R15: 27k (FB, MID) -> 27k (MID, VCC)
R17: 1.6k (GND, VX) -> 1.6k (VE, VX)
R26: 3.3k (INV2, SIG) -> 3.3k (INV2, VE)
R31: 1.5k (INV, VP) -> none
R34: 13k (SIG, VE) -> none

========================

WORK ITEM ▸ Among the lines of the data, which ones contain the word "none"? Show them.

REPLY TO THE TASK ▸
R31: 1.5k (INV, VP) -> none
R34: 13k (SIG, VE) -> none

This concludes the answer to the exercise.